**TASK OBJECTIVE:** Scan the records below. List lines holding "DGND".
───── WORKING DATA ─────
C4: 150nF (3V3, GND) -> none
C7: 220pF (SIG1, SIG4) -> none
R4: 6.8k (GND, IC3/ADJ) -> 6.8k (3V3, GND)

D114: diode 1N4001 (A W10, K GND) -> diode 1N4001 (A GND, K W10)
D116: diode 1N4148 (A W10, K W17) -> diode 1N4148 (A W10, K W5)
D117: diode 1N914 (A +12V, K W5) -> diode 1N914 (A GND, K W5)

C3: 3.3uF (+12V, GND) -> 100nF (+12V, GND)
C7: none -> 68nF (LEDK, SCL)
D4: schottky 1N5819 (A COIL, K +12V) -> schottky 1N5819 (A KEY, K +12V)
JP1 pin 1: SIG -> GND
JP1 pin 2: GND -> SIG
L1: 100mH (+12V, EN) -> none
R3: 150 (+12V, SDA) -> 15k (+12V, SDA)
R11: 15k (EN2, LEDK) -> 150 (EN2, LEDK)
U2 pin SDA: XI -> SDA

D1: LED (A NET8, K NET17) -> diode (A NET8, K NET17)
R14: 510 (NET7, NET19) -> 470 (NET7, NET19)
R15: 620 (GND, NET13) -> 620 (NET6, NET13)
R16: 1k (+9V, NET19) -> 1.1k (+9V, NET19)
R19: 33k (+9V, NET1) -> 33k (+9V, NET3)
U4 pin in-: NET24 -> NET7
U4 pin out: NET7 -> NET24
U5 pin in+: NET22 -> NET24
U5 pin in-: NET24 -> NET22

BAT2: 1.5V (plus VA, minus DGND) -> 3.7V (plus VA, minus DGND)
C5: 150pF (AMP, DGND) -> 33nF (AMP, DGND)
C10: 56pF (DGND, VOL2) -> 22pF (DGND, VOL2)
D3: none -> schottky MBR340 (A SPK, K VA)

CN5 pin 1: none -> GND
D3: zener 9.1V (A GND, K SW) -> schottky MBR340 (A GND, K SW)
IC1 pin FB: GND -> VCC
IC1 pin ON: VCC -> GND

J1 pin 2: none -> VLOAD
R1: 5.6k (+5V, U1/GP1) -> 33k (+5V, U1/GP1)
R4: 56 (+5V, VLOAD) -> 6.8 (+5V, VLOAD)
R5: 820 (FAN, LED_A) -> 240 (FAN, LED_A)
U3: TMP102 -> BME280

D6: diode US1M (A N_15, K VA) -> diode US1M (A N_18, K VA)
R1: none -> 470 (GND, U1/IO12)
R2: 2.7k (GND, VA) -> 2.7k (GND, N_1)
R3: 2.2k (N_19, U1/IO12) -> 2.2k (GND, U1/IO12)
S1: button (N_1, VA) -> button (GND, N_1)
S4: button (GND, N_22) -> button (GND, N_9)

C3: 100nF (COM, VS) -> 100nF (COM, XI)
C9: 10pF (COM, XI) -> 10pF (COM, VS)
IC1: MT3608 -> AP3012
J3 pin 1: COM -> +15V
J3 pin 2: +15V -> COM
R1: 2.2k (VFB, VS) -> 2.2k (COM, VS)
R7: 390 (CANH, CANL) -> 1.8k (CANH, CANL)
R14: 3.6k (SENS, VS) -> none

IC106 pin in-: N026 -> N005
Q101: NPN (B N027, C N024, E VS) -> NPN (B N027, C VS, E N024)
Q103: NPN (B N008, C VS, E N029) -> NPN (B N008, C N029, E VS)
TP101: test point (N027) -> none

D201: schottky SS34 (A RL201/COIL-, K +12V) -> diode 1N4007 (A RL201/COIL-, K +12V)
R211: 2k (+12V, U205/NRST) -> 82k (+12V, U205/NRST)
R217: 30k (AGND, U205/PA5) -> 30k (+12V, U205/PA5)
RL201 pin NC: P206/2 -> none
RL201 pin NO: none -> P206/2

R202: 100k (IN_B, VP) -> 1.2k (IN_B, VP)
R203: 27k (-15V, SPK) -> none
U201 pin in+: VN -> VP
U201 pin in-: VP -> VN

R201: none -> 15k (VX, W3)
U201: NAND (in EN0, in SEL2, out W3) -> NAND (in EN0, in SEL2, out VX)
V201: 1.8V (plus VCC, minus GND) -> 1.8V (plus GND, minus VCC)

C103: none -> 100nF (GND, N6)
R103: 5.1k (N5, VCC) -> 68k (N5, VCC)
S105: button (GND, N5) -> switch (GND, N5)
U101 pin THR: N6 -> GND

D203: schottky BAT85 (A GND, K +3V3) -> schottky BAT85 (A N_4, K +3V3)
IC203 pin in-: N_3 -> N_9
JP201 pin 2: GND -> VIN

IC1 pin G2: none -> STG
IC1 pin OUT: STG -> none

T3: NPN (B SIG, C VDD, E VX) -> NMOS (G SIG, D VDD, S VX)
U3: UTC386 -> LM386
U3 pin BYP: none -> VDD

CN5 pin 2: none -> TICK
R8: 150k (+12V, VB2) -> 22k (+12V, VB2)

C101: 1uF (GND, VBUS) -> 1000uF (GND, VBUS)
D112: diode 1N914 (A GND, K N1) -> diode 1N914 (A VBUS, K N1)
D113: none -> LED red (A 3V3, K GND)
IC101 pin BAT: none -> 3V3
─────
**ANSWER SECTION:**
BAT2: 1.5V (plus VA, minus DGND) -> 3.7V (plus VA, minus DGND)
C5: 150pF (AMP, DGND) -> 33nF (AMP, DGND)
C10: 56pF (DGND, VOL2) -> 22pF (DGND, VOL2)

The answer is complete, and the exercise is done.